[Your objective] Nothing but the pictures should be left out when you copy the records exactly.

[Records]
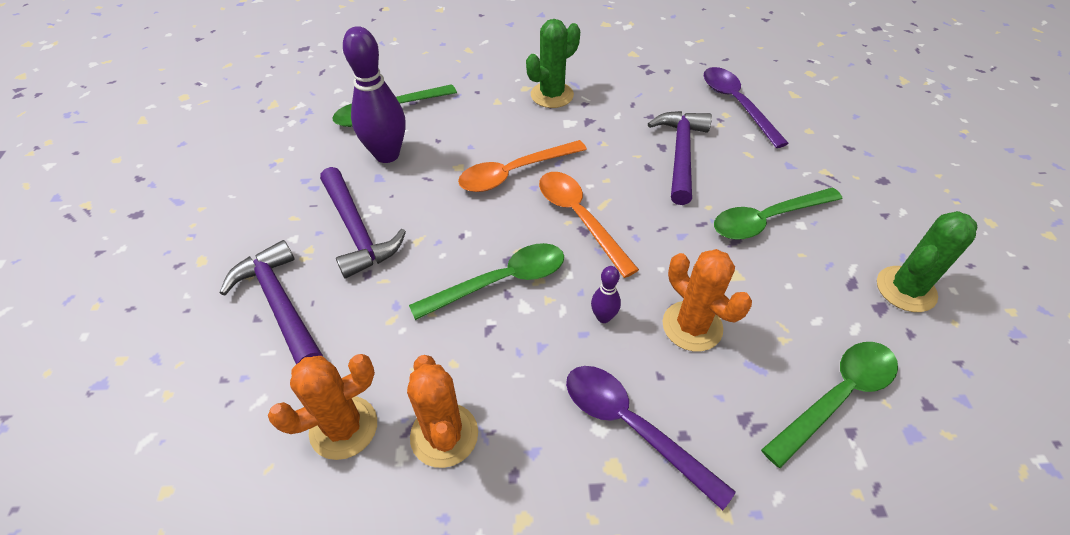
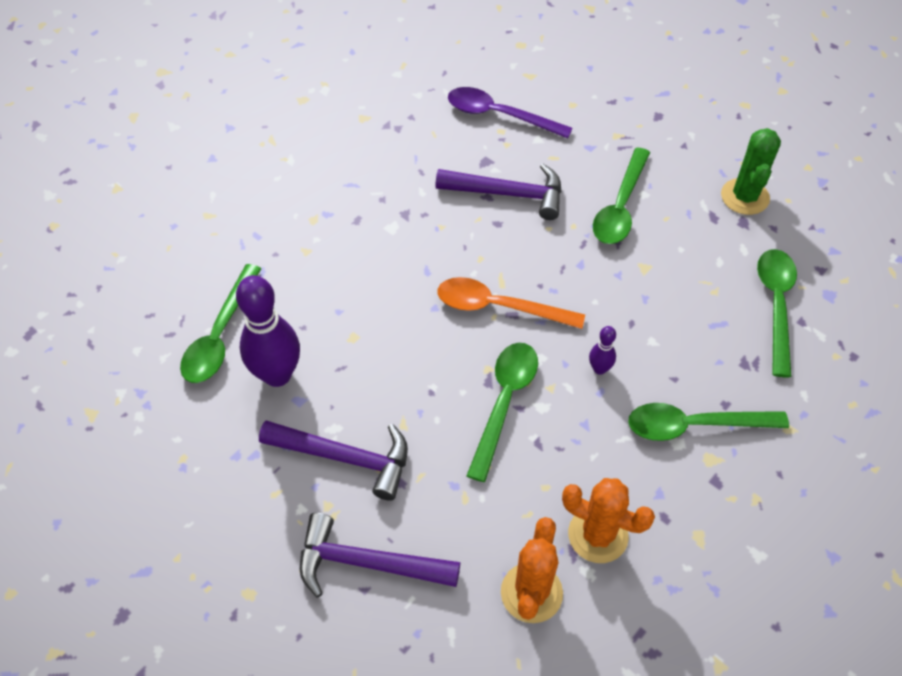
camera: 45 degrees left, 5 degrees up
(514, 173) = (405, 307): orange spoon -> none
(552, 95) = (345, 210): green cactus -> none
(632, 427) = (694, 425): purple spoon -> green spoon
(680, 154) = (508, 194): purple hammer -> purple hammer turned 135 degrees clockwise
(692, 326) = (657, 328): orange cactus -> none

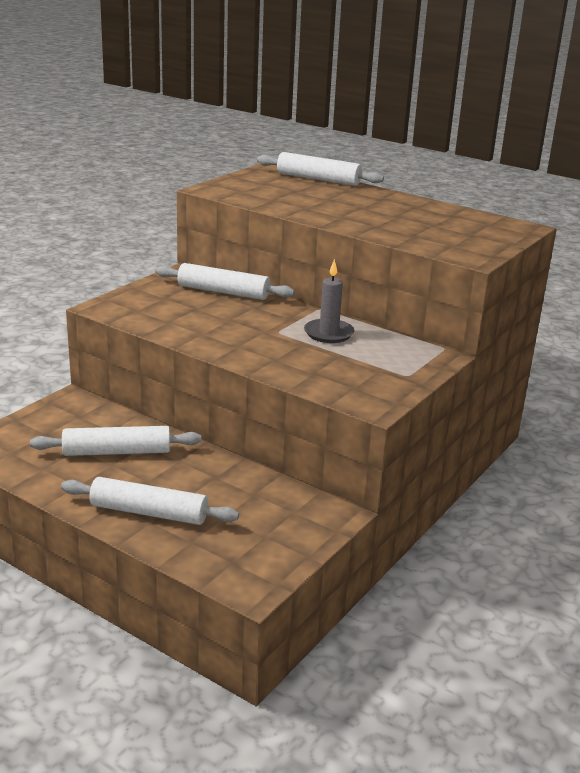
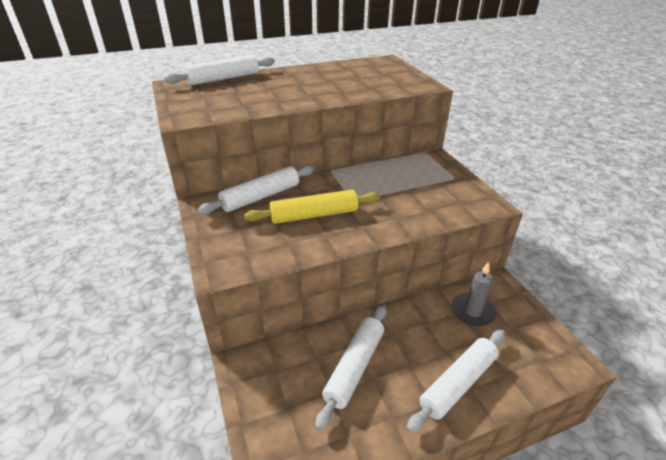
camera: 55 degrees left, 10 degrees up
(225, 321) = (314, 215): none -> yellow rolling pin
(328, 333) = (373, 181): grey candle -> grey candle (472, 311)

[Answer section]
camera: 45 degrees left, 5 degrees up
(514, 173) = (405, 307): orange spoon -> none
(552, 95) = (345, 210): green cactus -> none
(632, 427) = (694, 425): purple spoon -> green spoon
(680, 154) = (508, 194): purple hammer -> purple hammer turned 135 degrees clockwise
(692, 326) = (657, 328): orange cactus -> none

camera: 55 degrees left, 10 degrees up
(225, 321) = (314, 215): none -> yellow rolling pin
(328, 333) = (373, 181): grey candle -> grey candle (472, 311)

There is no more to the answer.